Records for the exercise ->
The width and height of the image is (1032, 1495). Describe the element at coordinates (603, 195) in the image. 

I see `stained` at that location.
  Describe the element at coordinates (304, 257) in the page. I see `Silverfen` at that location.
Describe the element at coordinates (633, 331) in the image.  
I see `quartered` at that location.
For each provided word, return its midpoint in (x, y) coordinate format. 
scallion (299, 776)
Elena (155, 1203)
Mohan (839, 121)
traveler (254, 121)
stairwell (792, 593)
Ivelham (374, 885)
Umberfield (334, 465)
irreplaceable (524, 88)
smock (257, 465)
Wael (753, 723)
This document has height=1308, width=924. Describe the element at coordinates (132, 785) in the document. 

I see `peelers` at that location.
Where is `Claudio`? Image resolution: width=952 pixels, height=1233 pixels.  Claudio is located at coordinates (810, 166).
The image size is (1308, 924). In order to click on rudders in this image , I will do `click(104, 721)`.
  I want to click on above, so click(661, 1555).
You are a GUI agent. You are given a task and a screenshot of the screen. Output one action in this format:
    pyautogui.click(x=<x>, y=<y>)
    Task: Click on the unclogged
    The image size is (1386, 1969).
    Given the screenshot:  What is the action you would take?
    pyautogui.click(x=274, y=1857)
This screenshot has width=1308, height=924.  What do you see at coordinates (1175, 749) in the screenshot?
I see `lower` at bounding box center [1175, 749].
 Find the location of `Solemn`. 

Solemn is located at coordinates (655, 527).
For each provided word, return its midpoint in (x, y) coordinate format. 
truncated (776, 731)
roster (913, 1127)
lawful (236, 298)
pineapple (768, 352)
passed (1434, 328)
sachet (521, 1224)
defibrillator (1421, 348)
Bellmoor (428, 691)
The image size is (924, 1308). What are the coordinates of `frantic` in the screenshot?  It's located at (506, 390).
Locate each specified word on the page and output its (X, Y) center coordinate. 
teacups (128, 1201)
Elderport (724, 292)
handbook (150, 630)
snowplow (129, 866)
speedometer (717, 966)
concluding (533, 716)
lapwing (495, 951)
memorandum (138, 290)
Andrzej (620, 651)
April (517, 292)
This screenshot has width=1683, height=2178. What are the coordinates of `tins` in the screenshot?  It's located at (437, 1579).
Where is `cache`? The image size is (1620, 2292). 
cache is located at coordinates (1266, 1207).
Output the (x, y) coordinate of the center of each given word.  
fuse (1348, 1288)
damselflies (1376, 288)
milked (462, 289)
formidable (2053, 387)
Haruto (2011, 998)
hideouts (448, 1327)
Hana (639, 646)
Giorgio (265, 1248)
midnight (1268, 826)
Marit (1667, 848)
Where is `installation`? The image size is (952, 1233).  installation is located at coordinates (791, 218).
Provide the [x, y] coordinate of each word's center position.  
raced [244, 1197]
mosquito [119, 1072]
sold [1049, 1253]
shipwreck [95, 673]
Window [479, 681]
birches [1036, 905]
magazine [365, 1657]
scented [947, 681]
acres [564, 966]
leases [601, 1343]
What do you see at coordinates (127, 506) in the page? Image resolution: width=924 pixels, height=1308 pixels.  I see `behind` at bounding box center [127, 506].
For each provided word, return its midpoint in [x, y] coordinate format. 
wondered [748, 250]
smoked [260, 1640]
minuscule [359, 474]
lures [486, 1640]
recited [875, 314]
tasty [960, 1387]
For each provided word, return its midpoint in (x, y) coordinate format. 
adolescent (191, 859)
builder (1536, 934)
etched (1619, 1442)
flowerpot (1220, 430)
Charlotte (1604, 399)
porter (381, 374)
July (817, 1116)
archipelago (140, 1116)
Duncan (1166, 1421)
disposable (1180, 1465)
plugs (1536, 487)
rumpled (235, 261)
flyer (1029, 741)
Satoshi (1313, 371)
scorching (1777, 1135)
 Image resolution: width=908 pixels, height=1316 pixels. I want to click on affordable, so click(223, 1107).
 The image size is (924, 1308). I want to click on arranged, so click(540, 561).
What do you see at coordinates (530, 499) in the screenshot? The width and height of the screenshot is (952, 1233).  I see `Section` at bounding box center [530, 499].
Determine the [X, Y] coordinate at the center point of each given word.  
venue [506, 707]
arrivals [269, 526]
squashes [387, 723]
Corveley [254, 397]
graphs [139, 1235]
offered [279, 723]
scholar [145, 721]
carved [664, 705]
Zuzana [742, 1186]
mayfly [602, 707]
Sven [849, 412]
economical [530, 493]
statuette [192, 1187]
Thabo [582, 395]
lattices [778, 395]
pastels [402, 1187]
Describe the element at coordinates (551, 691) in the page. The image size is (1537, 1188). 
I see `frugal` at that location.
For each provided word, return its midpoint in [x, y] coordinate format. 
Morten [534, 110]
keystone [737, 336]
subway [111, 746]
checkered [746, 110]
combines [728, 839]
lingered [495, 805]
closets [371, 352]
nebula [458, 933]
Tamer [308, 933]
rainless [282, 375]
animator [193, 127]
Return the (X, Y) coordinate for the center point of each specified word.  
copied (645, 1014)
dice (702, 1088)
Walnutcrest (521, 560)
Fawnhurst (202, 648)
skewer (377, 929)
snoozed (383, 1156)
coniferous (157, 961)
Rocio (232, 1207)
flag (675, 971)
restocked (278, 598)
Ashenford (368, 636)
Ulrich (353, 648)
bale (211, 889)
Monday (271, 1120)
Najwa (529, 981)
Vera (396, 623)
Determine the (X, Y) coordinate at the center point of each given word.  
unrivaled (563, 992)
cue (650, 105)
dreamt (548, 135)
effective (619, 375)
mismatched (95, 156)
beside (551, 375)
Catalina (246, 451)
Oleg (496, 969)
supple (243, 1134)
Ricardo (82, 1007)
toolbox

Problem requirements ->
Convert the items above into a JSON array of strings, with one string for each line and no entries for blank lines.

Final answer ->
[
  "The width and height of the image is (1032, 1495). Describe the element at coordinates (603, 195) in the image. ",
  "I see `stained` at that location.",
  "  Describe the element at coordinates (304, 257) in the page. I see `Silverfen` at that location.",
  "Describe the element at coordinates (633, 331) in the image.  ",
  "I see `quartered` at that location.",
  "For each provided word, return its midpoint in (x, y) coordinate format. ",
  "scallion (299, 776)",
  "Elena (155, 1203)",
  "Mohan (839, 121)",
  "traveler (254, 121)",
  "stairwell (792, 593)",
  "Ivelham (374, 885)",
  "Umberfield (334, 465)",
  "irreplaceable (524, 88)",
  "smock (257, 465)",
  "Wael (753, 723)",
  "This document has height=1308, width=924. Describe the element at coordinates (132, 785) in the document. ",
  "I see `peelers` at that location.",
  "Where is `Claudio`? Image resolution: width=952 pixels, height=1233 pixels.  Claudio is located at coordinates (810, 166).",
  "The image size is (1308, 924). In order to click on rudders in this image , I will do `click(104, 721)`.",
  "  I want to click on above, so click(661, 1555).",
  "You are a GUI agent. You are given a task and a screenshot of the screen. Output one action in this format:",
  "    pyautogui.click(x=<x>, y=<y>)",
  "    Task: Click on the unclogged",
  "    The image size is (1386, 1969).",
  "    Given the screenshot:  What is the action you would take?",
  "    pyautogui.click(x=274, y=1857)",
  "This screenshot has width=1308, height=924.  What do you see at coordinates (1175, 749) in the screenshot?",
  "I see `lower` at bounding box center [1175, 749].",
  " Find the location of `Solemn`. ",
  "Solemn is located at coordinates (655, 527).",
  "For each provided word, return its midpoint in (x, y) coordinate format. ",
  "truncated (776, 731)",
  "roster (913, 1127)",
  "lawful (236, 298)",
  "pineapple (768, 352)",
  "passed (1434, 328)",
  "sachet (521, 1224)",
  "defibrillator (1421, 348)",
  "Bellmoor (428, 691)",
  "The image size is (924, 1308). What are the coordinates of `frantic` in the screenshot?  It's located at (506, 390).",
  "Locate each specified word on the page and output its (X, Y) center coordinate. ",
  "teacups (128, 1201)",
  "Elderport (724, 292)",
  "handbook (150, 630)",
  "snowplow (129, 866)",
  "speedometer (717, 966)",
  "concluding (533, 716)",
  "lapwing (495, 951)",
  "memorandum (138, 290)",
  "Andrzej (620, 651)",
  "April (517, 292)",
  "This screenshot has width=1683, height=2178. What are the coordinates of `tins` in the screenshot?  It's located at (437, 1579).",
  "Where is `cache`? The image size is (1620, 2292). ",
  "cache is located at coordinates (1266, 1207).",
  "Output the (x, y) coordinate of the center of each given word.  ",
  "fuse (1348, 1288)",
  "damselflies (1376, 288)",
  "milked (462, 289)",
  "formidable (2053, 387)",
  "Haruto (2011, 998)",
  "hideouts (448, 1327)",
  "Hana (639, 646)",
  "Giorgio (265, 1248)",
  "midnight (1268, 826)",
  "Marit (1667, 848)",
  "Where is `installation`? The image size is (952, 1233).  installation is located at coordinates (791, 218).",
  "Provide the [x, y] coordinate of each word's center position.  ",
  "raced [244, 1197]",
  "mosquito [119, 1072]",
  "sold [1049, 1253]",
  "shipwreck [95, 673]",
  "Window [479, 681]",
  "birches [1036, 905]",
  "magazine [365, 1657]",
  "scented [947, 681]",
  "acres [564, 966]",
  "leases [601, 1343]",
  "What do you see at coordinates (127, 506) in the page? Image resolution: width=924 pixels, height=1308 pixels.  I see `behind` at bounding box center [127, 506].",
  "For each provided word, return its midpoint in [x, y] coordinate format. ",
  "wondered [748, 250]",
  "smoked [260, 1640]",
  "minuscule [359, 474]",
  "lures [486, 1640]",
  "recited [875, 314]",
  "tasty [960, 1387]",
  "For each provided word, return its midpoint in (x, y) coordinate format. ",
  "adolescent (191, 859)",
  "builder (1536, 934)",
  "etched (1619, 1442)",
  "flowerpot (1220, 430)",
  "Charlotte (1604, 399)",
  "porter (381, 374)",
  "July (817, 1116)",
  "archipelago (140, 1116)",
  "Duncan (1166, 1421)",
  "disposable (1180, 1465)",
  "plugs (1536, 487)",
  "rumpled (235, 261)",
  "flyer (1029, 741)",
  "Satoshi (1313, 371)",
  "scorching (1777, 1135)",
  " Image resolution: width=908 pixels, height=1316 pixels. I want to click on affordable, so click(223, 1107).",
  " The image size is (924, 1308). I want to click on arranged, so click(540, 561).",
  "What do you see at coordinates (530, 499) in the screenshot? The width and height of the screenshot is (952, 1233).  I see `Section` at bounding box center [530, 499].",
  "Determine the [X, Y] coordinate at the center point of each given word.  ",
  "venue [506, 707]",
  "arrivals [269, 526]",
  "squashes [387, 723]",
  "Corveley [254, 397]",
  "graphs [139, 1235]",
  "offered [279, 723]",
  "scholar [145, 721]",
  "carved [664, 705]",
  "Zuzana [742, 1186]",
  "mayfly [602, 707]",
  "Sven [849, 412]",
  "economical [530, 493]",
  "statuette [192, 1187]",
  "Thabo [582, 395]",
  "lattices [778, 395]",
  "pastels [402, 1187]",
  "Describe the element at coordinates (551, 691) in the page. The image size is (1537, 1188). ",
  "I see `frugal` at that location.",
  "For each provided word, return its midpoint in [x, y] coordinate format. ",
  "Morten [534, 110]",
  "keystone [737, 336]",
  "subway [111, 746]",
  "checkered [746, 110]",
  "combines [728, 839]",
  "lingered [495, 805]",
  "closets [371, 352]",
  "nebula [458, 933]",
  "Tamer [308, 933]",
  "rainless [282, 375]",
  "animator [193, 127]",
  "Return the (X, Y) coordinate for the center point of each specified word.  ",
  "copied (645, 1014)",
  "dice (702, 1088)",
  "Walnutcrest (521, 560)",
  "Fawnhurst (202, 648)",
  "skewer (377, 929)",
  "snoozed (383, 1156)",
  "coniferous (157, 961)",
  "Rocio (232, 1207)",
  "flag (675, 971)",
  "restocked (278, 598)",
  "Ashenford (368, 636)",
  "Ulrich (353, 648)",
  "bale (211, 889)",
  "Monday (271, 1120)",
  "Najwa (529, 981)",
  "Vera (396, 623)",
  "Determine the (X, Y) coordinate at the center point of each given word.  ",
  "unrivaled (563, 992)",
  "cue (650, 105)",
  "dreamt (548, 135)",
  "effective (619, 375)",
  "mismatched (95, 156)",
  "beside (551, 375)",
  "Catalina (246, 451)",
  "Oleg (496, 969)",
  "supple (243, 1134)",
  "Ricardo (82, 1007)",
  "toolbox"
]